Problem description:
One number, and no other words, should make up the answer: how many lines of the listing contain the string "zielony".

Provided records:
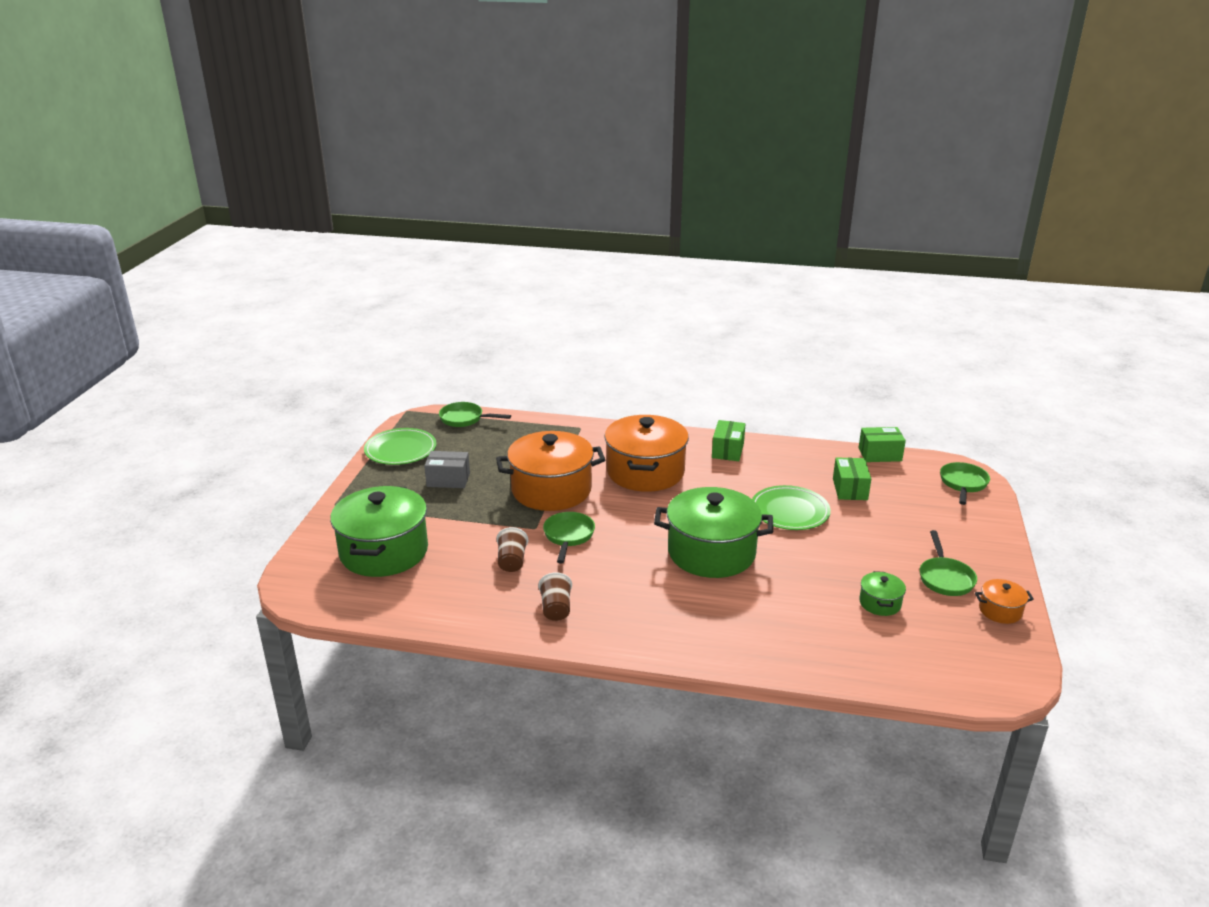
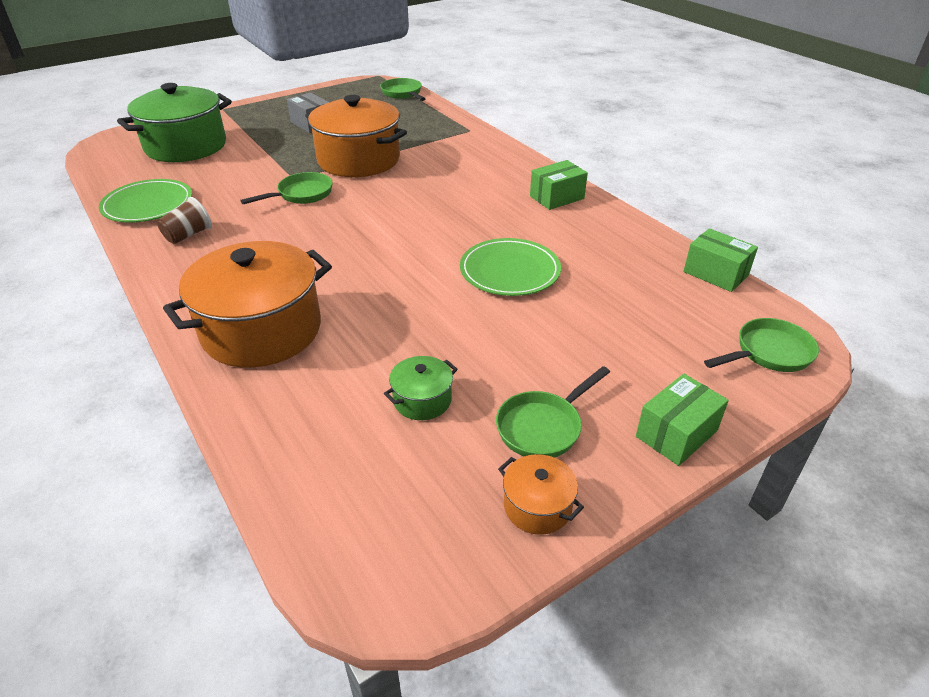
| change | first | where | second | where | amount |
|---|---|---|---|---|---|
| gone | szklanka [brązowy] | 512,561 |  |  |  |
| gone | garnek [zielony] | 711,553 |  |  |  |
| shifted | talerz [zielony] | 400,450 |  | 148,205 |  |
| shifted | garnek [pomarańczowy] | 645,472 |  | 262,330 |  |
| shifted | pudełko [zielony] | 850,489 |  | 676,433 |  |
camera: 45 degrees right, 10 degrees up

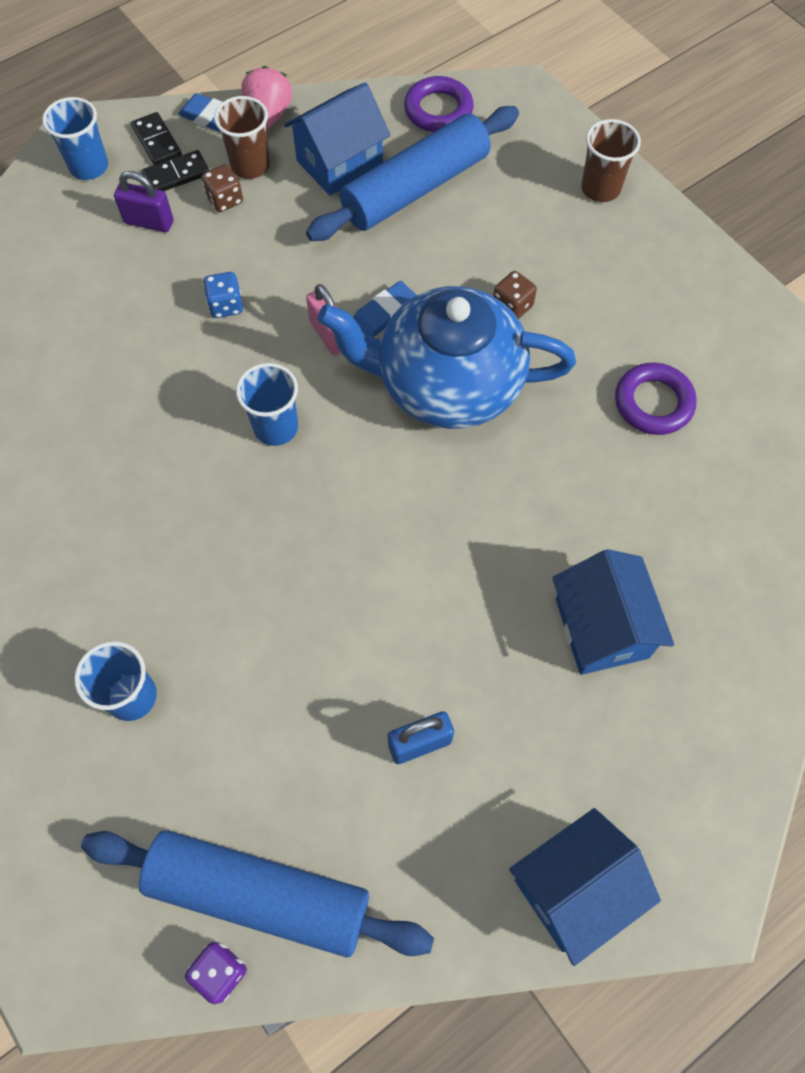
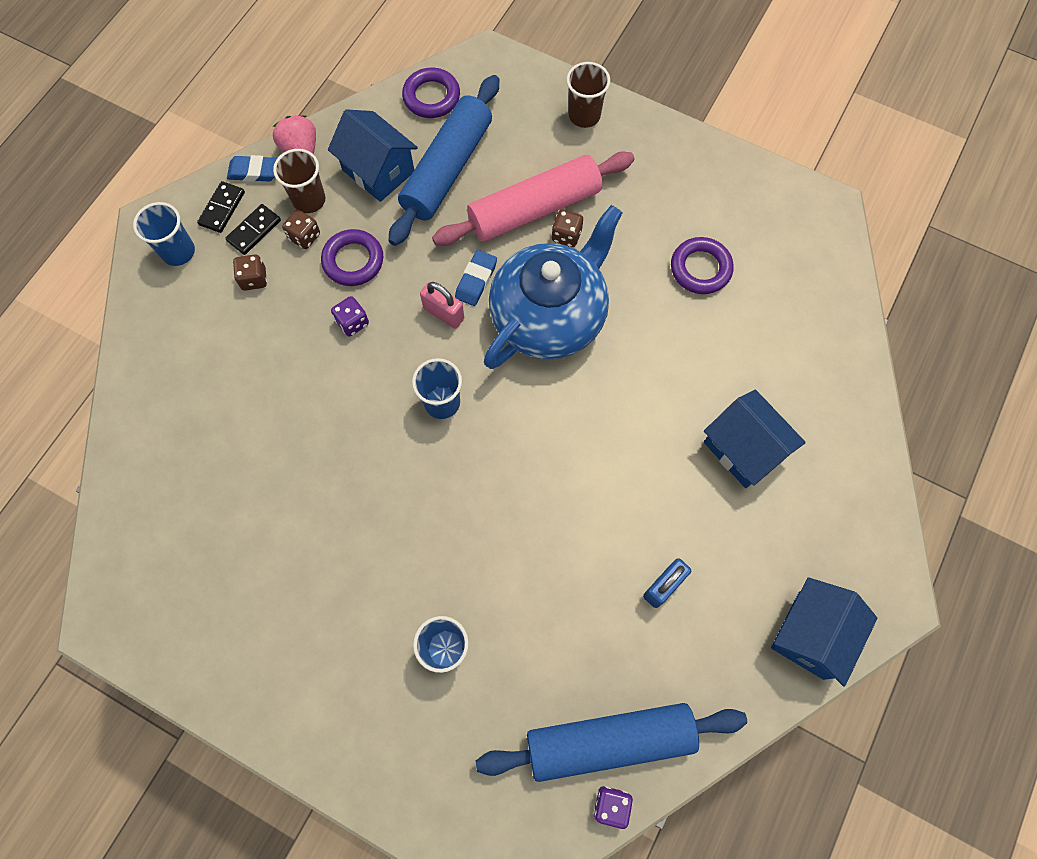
| change | first | where | second | where | amount |
|---|---|---|---|---|---|
| new |  |  | pierścień [fioletowy] | 353,261 |  |
| new |  |  | wałek do ciasta [różowy] | 534,209 |  |
| swapped | kłódka [fioletowy] | 149,222 | kostka do gry [brązowy] | 254,279 |  |
| repainted | kostka do gry [niebieski] | 226,305 | kostka do gry [fioletowy] | 352,322 |  |
| rotated | kostka domina [czarny] | 157,141 |  | 222,208 | 75 degrees clockwise |
| rotated | domek [niebieski] | 340,163 |  | 378,171 | 75 degrees counterclockwise |
| rotated | imbryk [niebieski] | 447,384 |  | 549,316 | 150 degrees clockwise |
camera: 25 degrees left, 5 degrees up

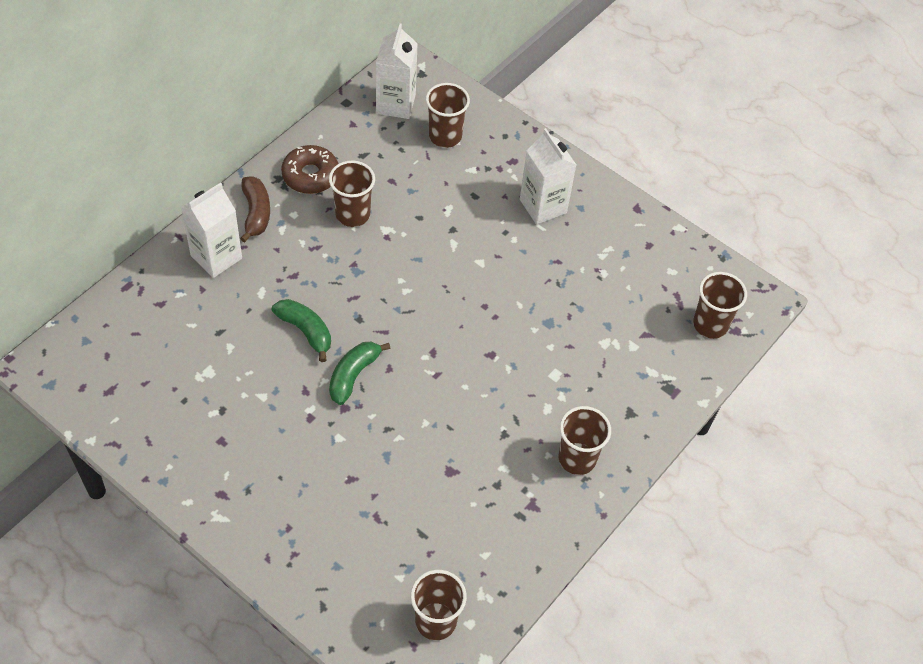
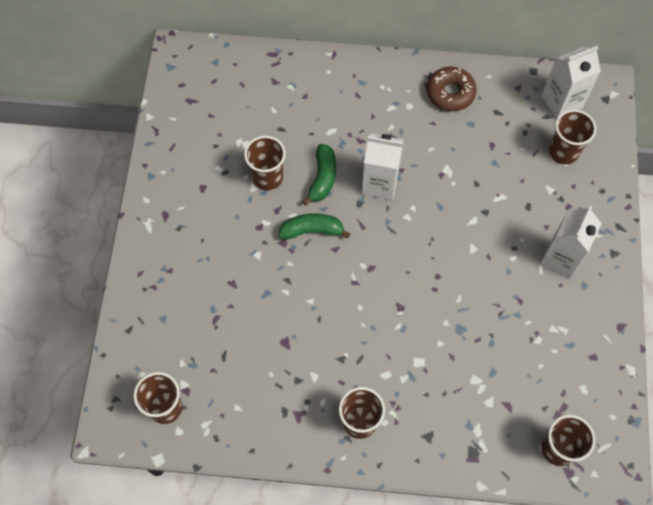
| change | first | where | second | where | amount |
|---|---|---|---|---|---|
| gone | banan [brązowy] | 256,213 |  |  |  |
| shifted | karton mleka [biały] | 216,257 |  | 380,183 |  |
| shifted | szklanka [brązowy] | 352,214 |  | 267,177 |  |
camera: 60 degrees right, 10 degrees up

Answer area:
3